Raw data =>
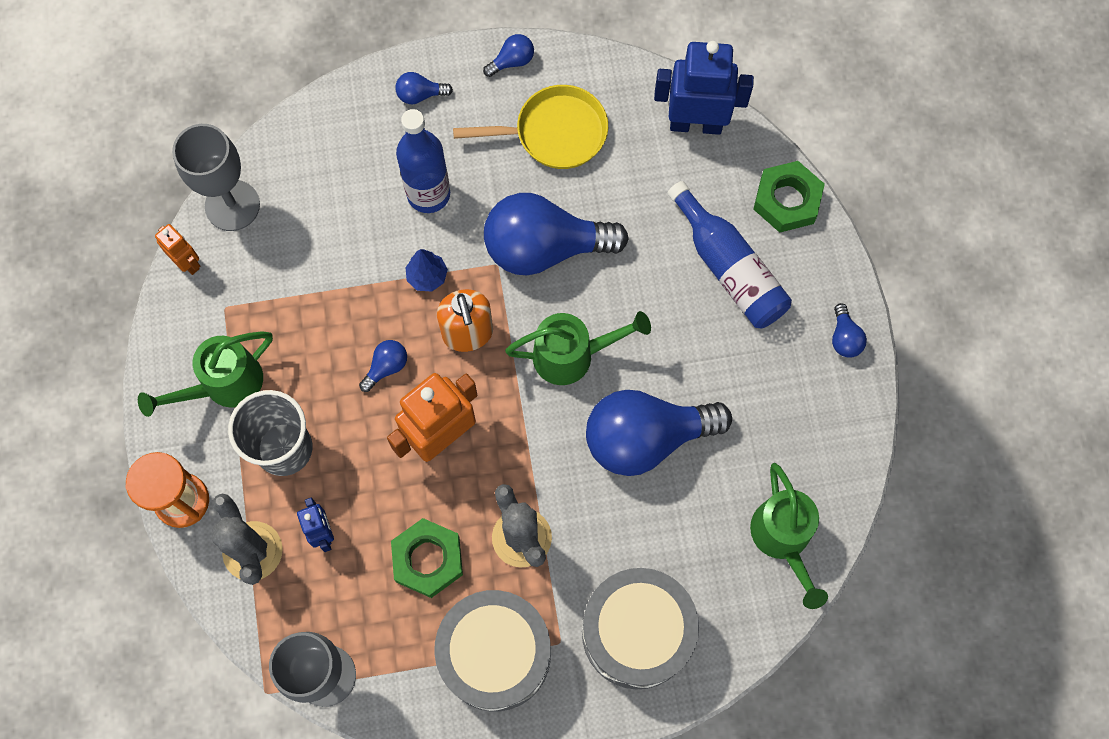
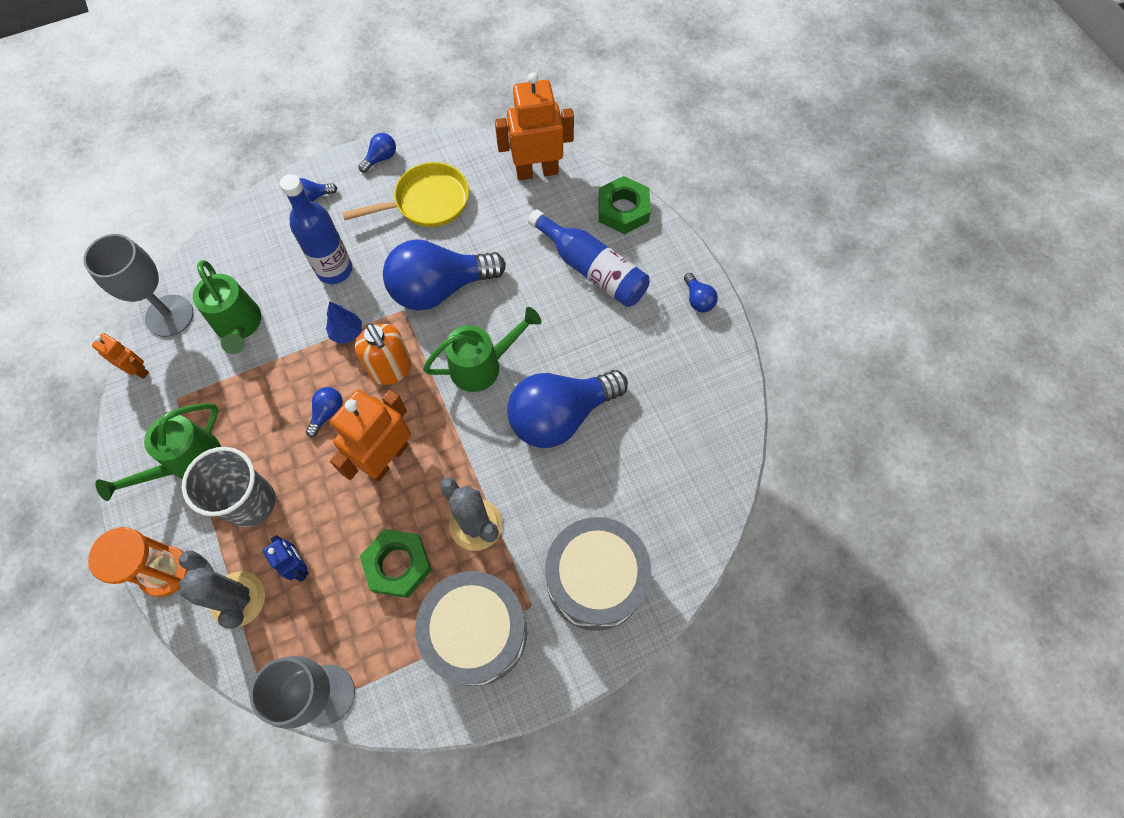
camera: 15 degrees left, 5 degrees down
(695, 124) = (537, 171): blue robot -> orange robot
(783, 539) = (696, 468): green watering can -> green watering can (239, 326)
--
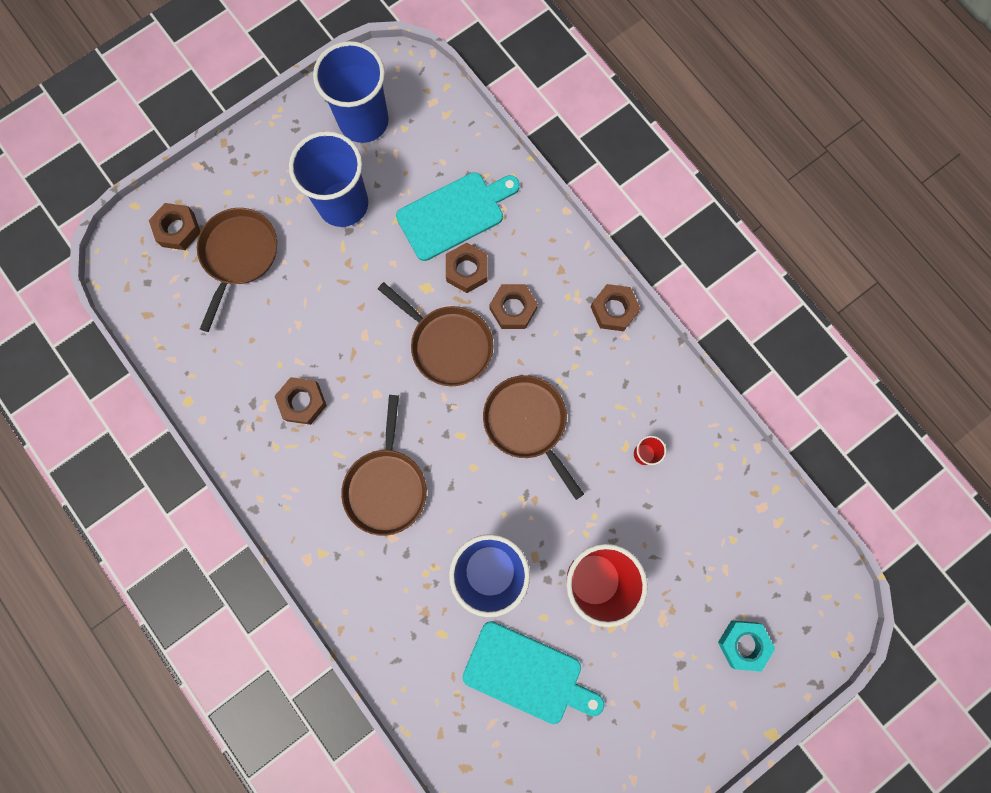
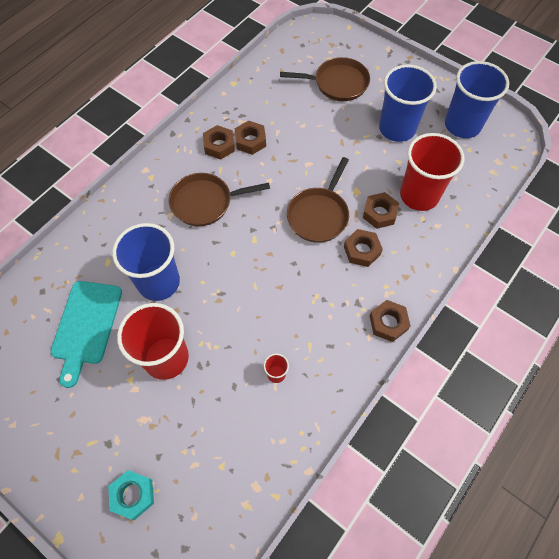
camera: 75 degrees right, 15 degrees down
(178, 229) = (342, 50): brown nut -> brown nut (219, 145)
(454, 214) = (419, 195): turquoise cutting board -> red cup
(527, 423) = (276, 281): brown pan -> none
---
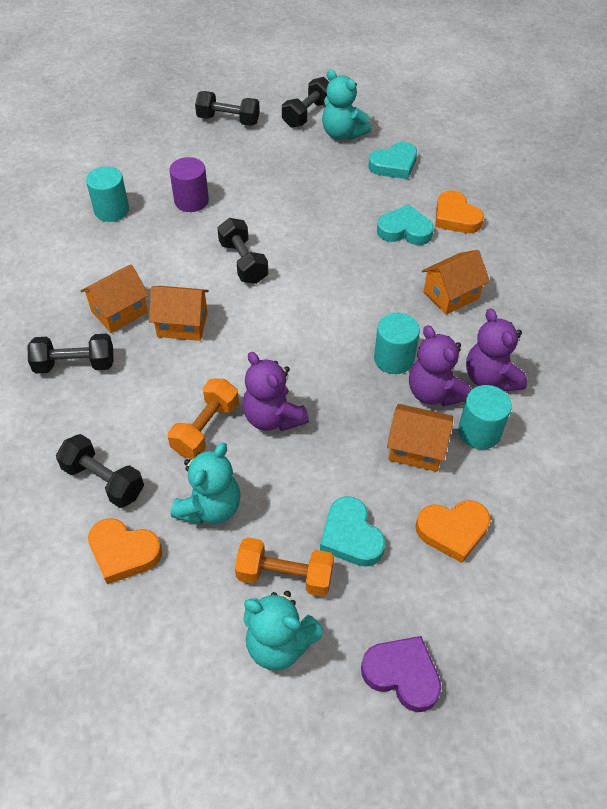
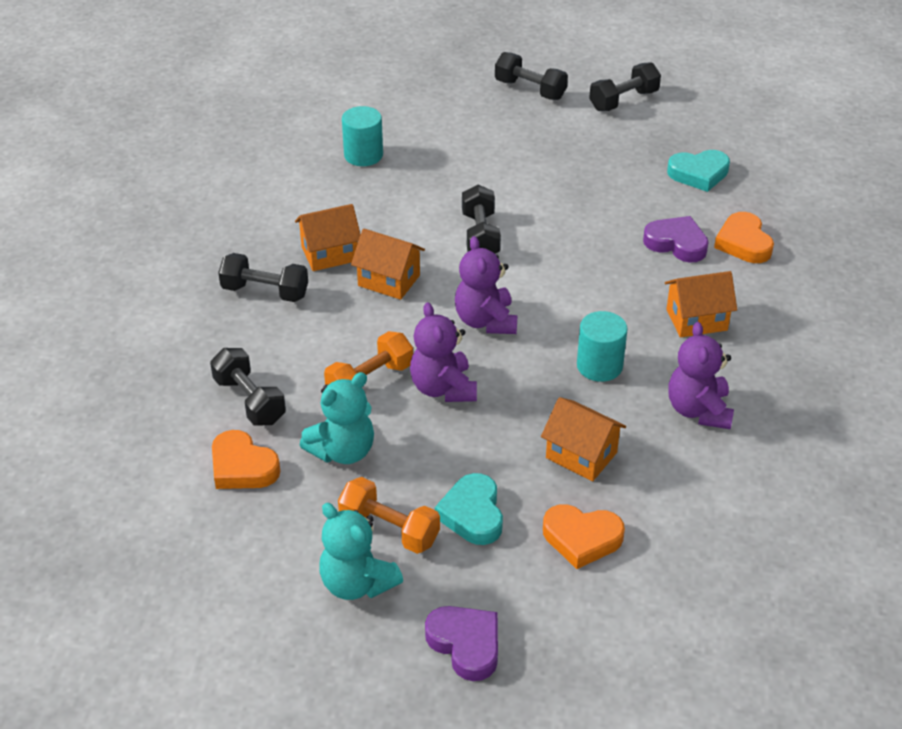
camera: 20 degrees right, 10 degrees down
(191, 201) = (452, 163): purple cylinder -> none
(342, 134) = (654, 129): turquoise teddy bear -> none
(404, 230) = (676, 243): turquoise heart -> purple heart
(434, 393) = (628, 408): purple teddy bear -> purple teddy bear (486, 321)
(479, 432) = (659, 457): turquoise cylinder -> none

Exercise goal =>
The range runs from the line above containing "camera: 15 degrees left, 5 degrees down" to the line containing "(783, 539) = (696, 468): green", inclusive. Restate those lines word for word and no others.

Task solution =>
camera: 15 degrees left, 5 degrees down
(695, 124) = (537, 171): blue robot -> orange robot
(783, 539) = (696, 468): green watering can -> green watering can (239, 326)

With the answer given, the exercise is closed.